**Items**:
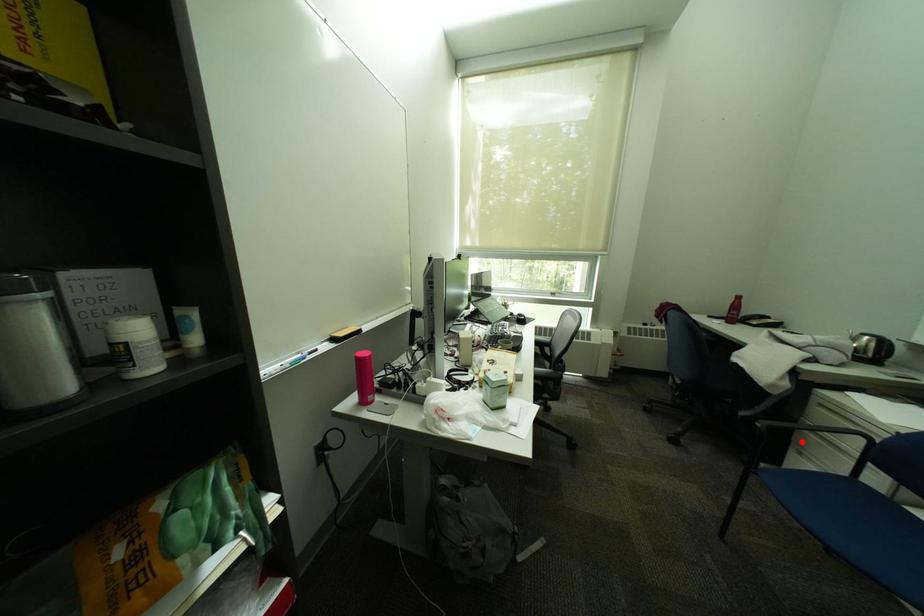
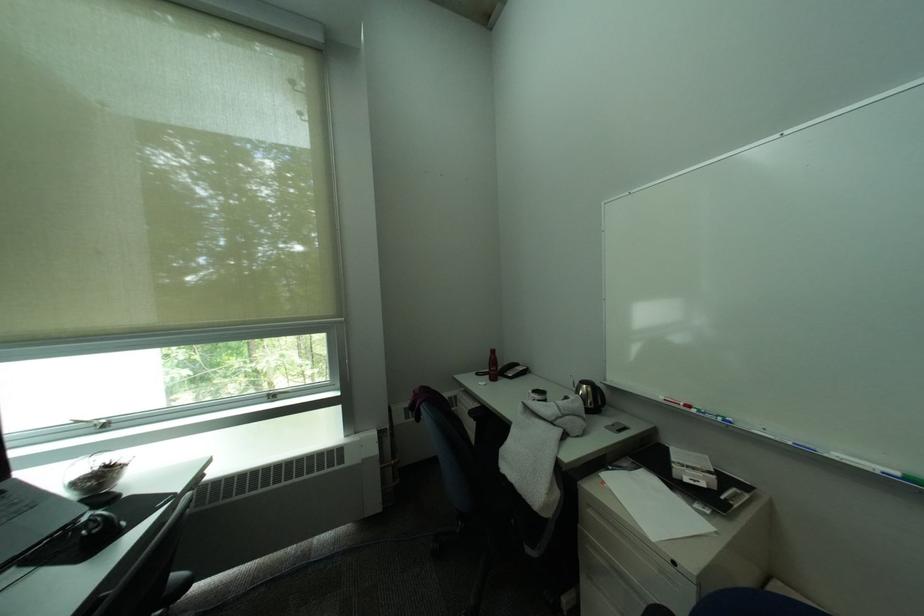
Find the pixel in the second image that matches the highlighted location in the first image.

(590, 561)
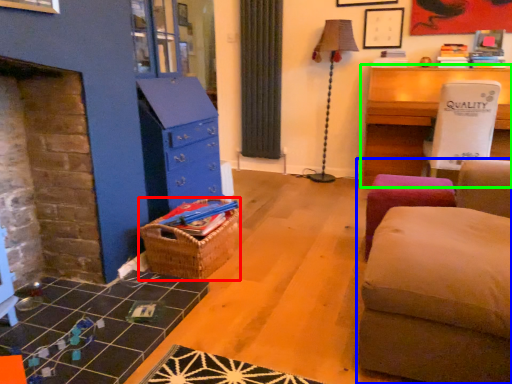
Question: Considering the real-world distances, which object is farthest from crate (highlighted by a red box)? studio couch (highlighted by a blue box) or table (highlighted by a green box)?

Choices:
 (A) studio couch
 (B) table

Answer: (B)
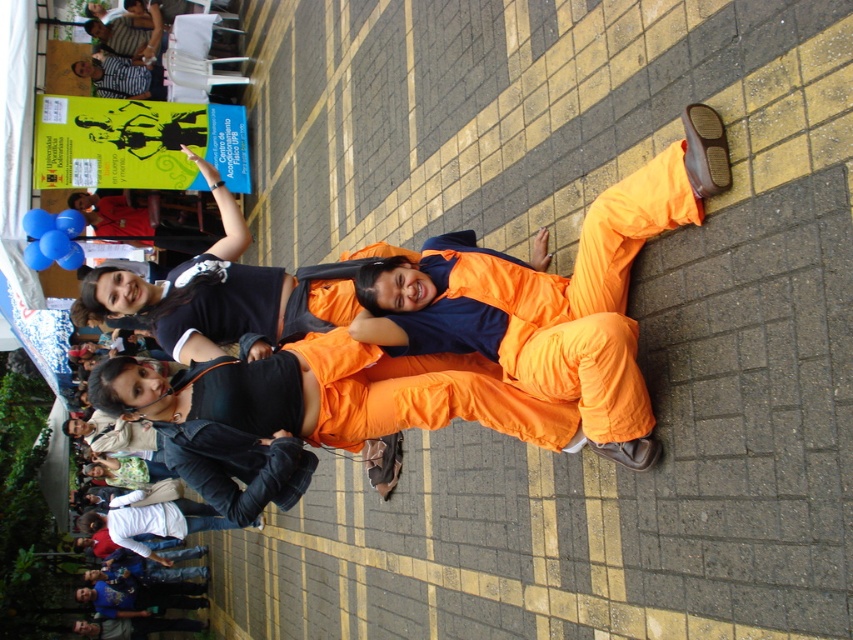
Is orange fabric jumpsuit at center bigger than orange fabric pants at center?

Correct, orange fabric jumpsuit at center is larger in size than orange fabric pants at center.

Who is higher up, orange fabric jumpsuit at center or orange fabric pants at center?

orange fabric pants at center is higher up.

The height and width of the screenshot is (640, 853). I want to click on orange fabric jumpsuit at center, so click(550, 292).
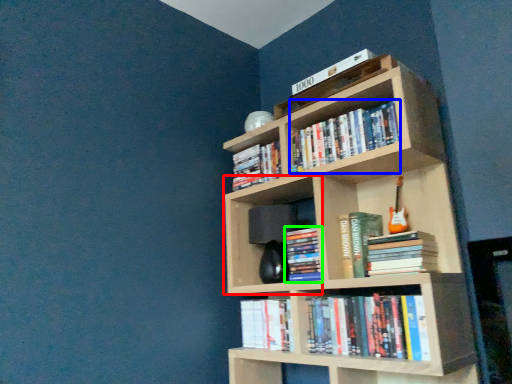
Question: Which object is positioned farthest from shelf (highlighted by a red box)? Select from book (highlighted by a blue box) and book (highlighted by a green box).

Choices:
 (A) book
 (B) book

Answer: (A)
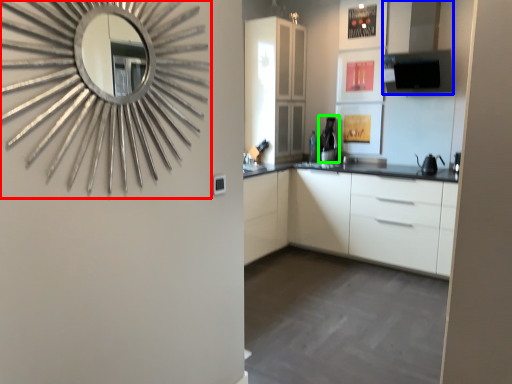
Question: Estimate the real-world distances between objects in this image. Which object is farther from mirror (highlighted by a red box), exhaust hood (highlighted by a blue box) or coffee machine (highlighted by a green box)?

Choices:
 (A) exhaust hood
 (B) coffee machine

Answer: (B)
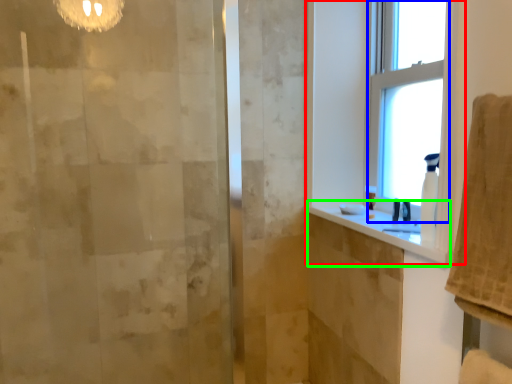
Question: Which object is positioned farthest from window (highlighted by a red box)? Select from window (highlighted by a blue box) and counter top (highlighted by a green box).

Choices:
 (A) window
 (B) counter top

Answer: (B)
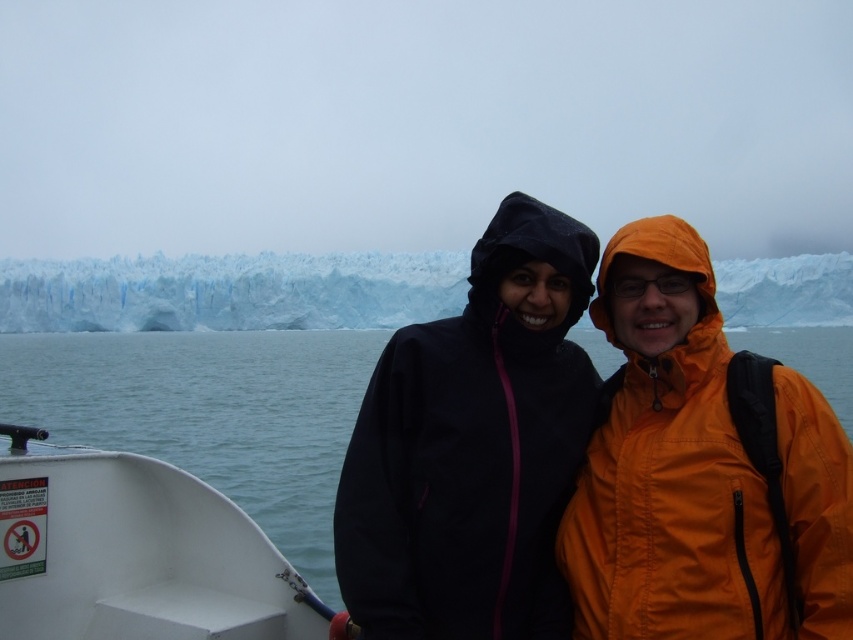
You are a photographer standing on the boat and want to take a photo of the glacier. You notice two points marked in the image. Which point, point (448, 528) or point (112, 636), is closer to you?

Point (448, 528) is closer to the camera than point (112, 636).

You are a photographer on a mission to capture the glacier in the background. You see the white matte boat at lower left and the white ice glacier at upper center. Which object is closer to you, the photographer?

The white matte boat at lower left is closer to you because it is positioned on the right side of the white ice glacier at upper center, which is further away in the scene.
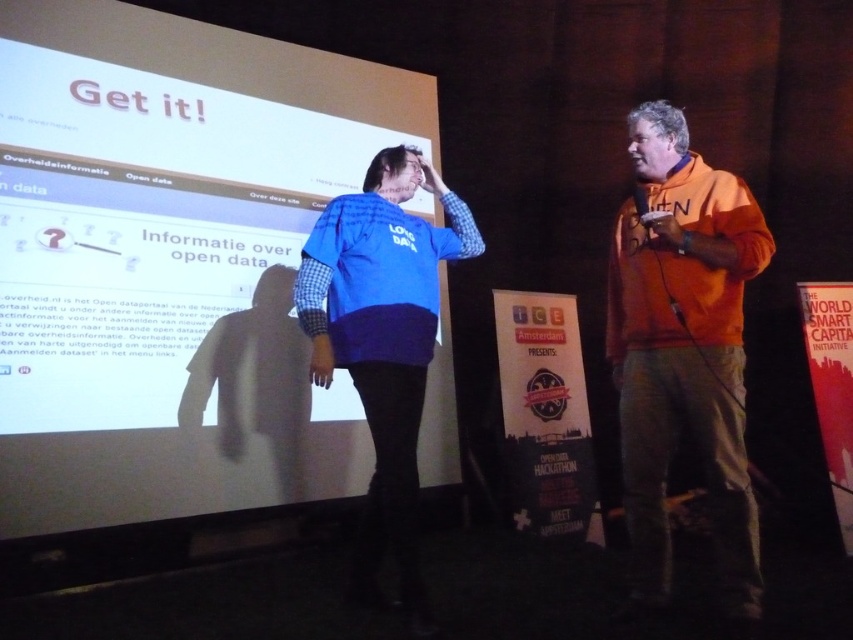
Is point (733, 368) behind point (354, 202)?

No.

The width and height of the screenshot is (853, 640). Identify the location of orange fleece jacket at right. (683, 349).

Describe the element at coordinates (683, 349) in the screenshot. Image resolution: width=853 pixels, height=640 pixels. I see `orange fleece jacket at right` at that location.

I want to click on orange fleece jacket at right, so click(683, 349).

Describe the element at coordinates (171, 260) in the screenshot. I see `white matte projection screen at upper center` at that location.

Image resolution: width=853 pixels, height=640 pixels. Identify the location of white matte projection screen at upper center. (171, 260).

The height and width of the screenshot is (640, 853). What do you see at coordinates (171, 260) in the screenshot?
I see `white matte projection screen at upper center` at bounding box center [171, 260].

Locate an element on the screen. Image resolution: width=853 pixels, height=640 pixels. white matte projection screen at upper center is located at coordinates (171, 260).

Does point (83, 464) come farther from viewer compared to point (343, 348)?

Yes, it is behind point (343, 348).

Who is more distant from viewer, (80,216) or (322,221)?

**Set task**: In the lines above, substitute "marked with a red box" for every occurrence of "highlighted by a red box" and leave everything else unchanged. Reproduce all the lines in full, omitting the pictures.

**Solution for this task**:
Find the pixel in the second image that matches the highlighted location in the first image.

(590, 561)
Question: Considering the real-world distances, which object is farthest from crate (marked with a red box)? studio couch (highlighted by a blue box) or table (highlighted by a green box)?

Choices:
 (A) studio couch
 (B) table

Answer: (B)
Is orange fabric jumpsuit at center bigger than orange fabric pants at center?

Correct, orange fabric jumpsuit at center is larger in size than orange fabric pants at center.

Who is higher up, orange fabric jumpsuit at center or orange fabric pants at center?

orange fabric pants at center is higher up.

The height and width of the screenshot is (640, 853). I want to click on orange fabric jumpsuit at center, so click(550, 292).
Question: Which object is positioned farthest from shelf (marked with a red box)? Select from book (highlighted by a blue box) and book (highlighted by a green box).

Choices:
 (A) book
 (B) book

Answer: (A)
Question: Estimate the real-world distances between objects in this image. Which object is farther from mirror (marked with a red box), exhaust hood (highlighted by a blue box) or coffee machine (highlighted by a green box)?

Choices:
 (A) exhaust hood
 (B) coffee machine

Answer: (B)
Question: Which object is positioned farthest from window (marked with a red box)? Select from window (highlighted by a blue box) and counter top (highlighted by a green box).

Choices:
 (A) window
 (B) counter top

Answer: (B)
You are a photographer standing on the boat and want to take a photo of the glacier. You notice two points marked in the image. Which point, point (448, 528) or point (112, 636), is closer to you?

Point (448, 528) is closer to the camera than point (112, 636).

You are a photographer on a mission to capture the glacier in the background. You see the white matte boat at lower left and the white ice glacier at upper center. Which object is closer to you, the photographer?

The white matte boat at lower left is closer to you because it is positioned on the right side of the white ice glacier at upper center, which is further away in the scene.
Is point (733, 368) behind point (354, 202)?

No.

The width and height of the screenshot is (853, 640). Identify the location of orange fleece jacket at right. (683, 349).

Describe the element at coordinates (683, 349) in the screenshot. Image resolution: width=853 pixels, height=640 pixels. I see `orange fleece jacket at right` at that location.

I want to click on orange fleece jacket at right, so click(683, 349).

Describe the element at coordinates (171, 260) in the screenshot. I see `white matte projection screen at upper center` at that location.

Image resolution: width=853 pixels, height=640 pixels. Identify the location of white matte projection screen at upper center. (171, 260).

The height and width of the screenshot is (640, 853). What do you see at coordinates (171, 260) in the screenshot?
I see `white matte projection screen at upper center` at bounding box center [171, 260].

Locate an element on the screen. Image resolution: width=853 pixels, height=640 pixels. white matte projection screen at upper center is located at coordinates (171, 260).

Does point (83, 464) come farther from viewer compared to point (343, 348)?

Yes, it is behind point (343, 348).

Who is more distant from viewer, (80,216) or (322,221)?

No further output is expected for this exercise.